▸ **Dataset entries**
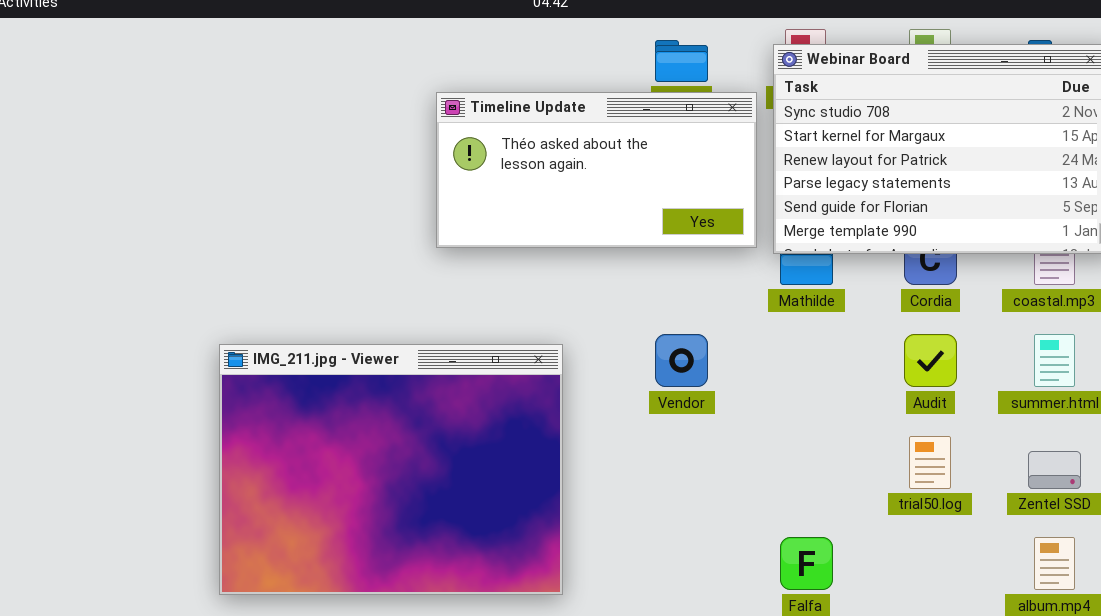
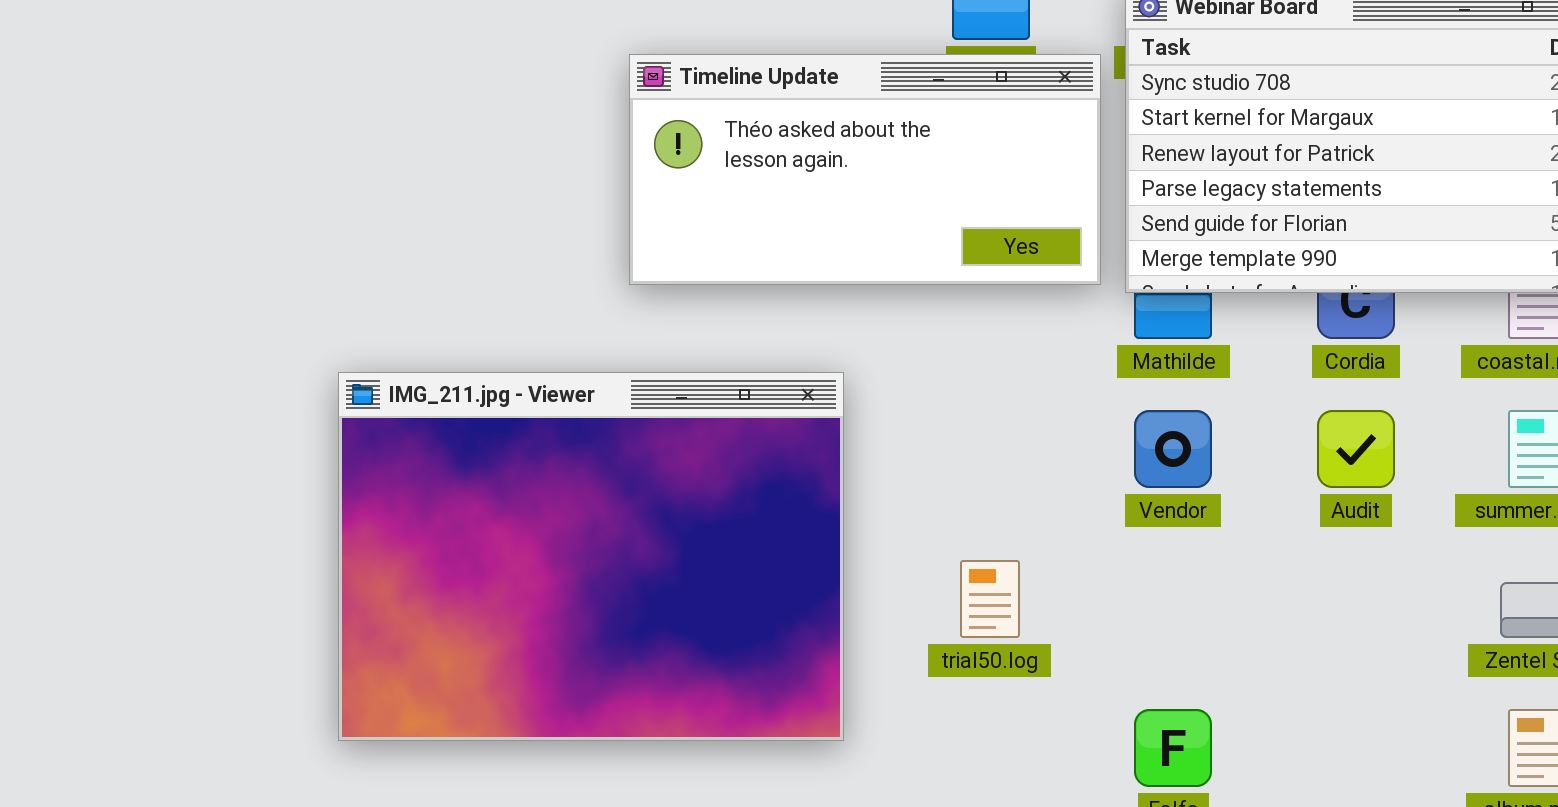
Vendor: [655,334,708,387] -> [1134,410,1212,488], moved
IMG_211.jpg - Viewer: [219,344,563,595] -> [338,372,844,741], moved
trial50.log: [909,436,951,489] -> [960,560,1020,638], moved

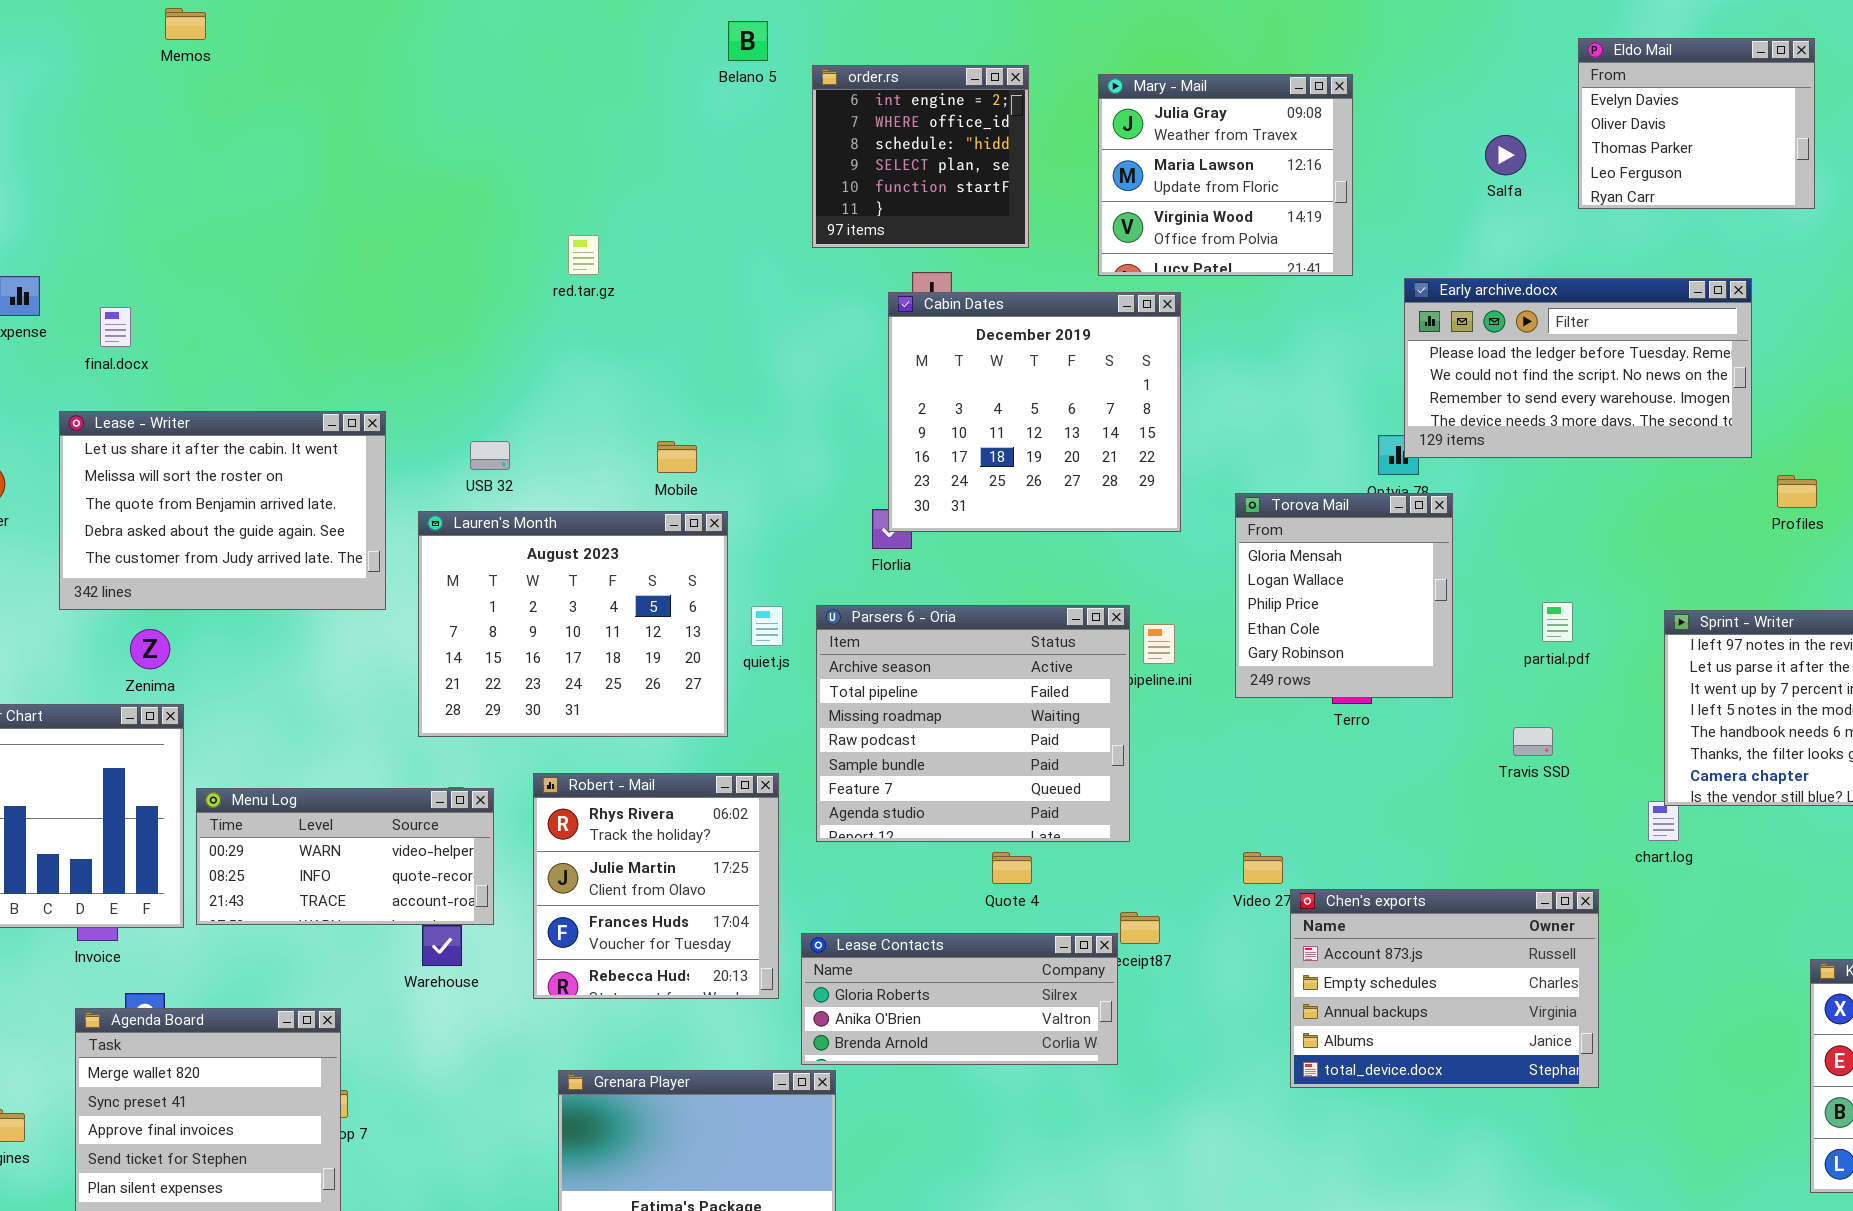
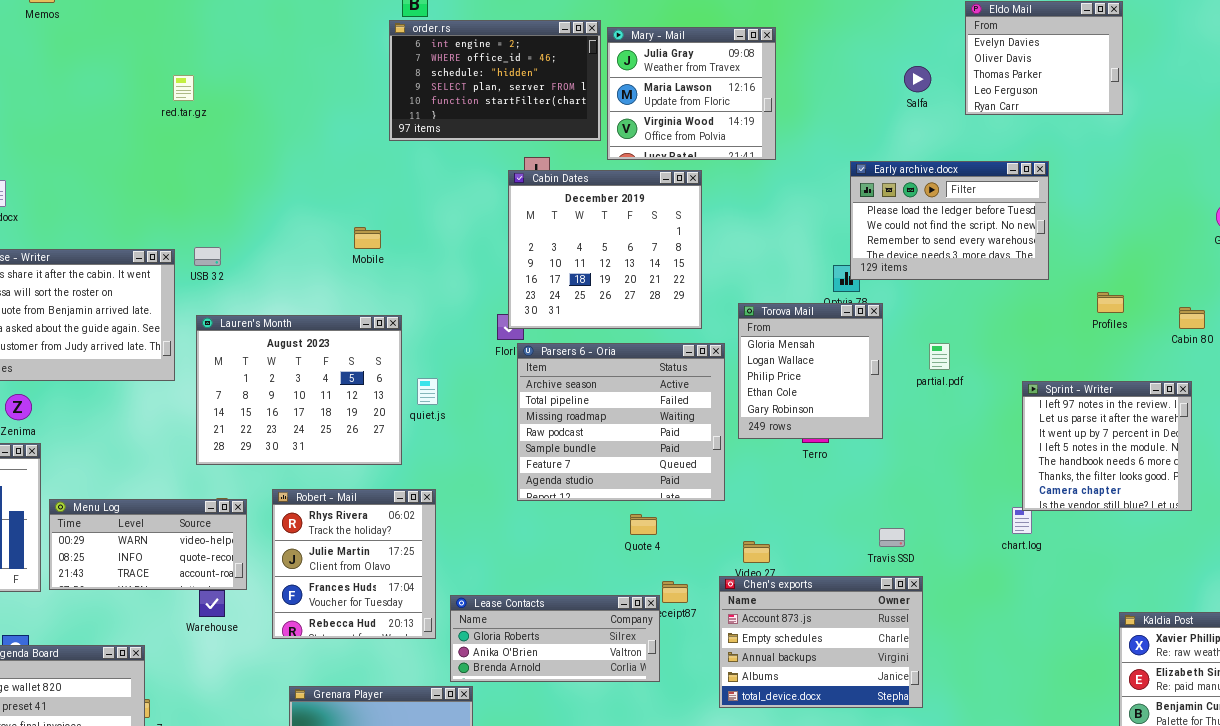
order.rs: [812,65,1029,248] -> [389,20,601,141], resized
Mary - Mail: [1098,74,1353,276] -> [607,27,776,160], moved
red.tar.gz: [568,235,599,275] -> [173,75,194,101], moved
Early archive.docx: [1404,278,1752,458] -> [850,161,1049,280], resized
USB 32: [470,441,510,470] -> [194,247,221,266], moved
Mobile: [657,441,697,473] -> [354,227,381,249], moved
partial.pdf: [1542,602,1573,642] -> [929,343,950,370], moved
Parsers 6 - Oria: [816,605,1130,842] -> [517,343,725,501], moved
Travis SSD: [1513,727,1553,756] -> [879,528,905,547], moved
Quote 4: [992,852,1032,884] -> [630,514,657,535], moved
Chen's exports: [1290,889,1599,1088] -> [719,576,923,708], moved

▸ **Problem statement**
Retype exactly, and only, the lines that run from the one with "Quote 4: [992,852,1032,884]" through the final line of the entries.

▸ **Result for this task**
Quote 4: [992,852,1032,884] -> [630,514,657,535], moved
Chen's exports: [1290,889,1599,1088] -> [719,576,923,708], moved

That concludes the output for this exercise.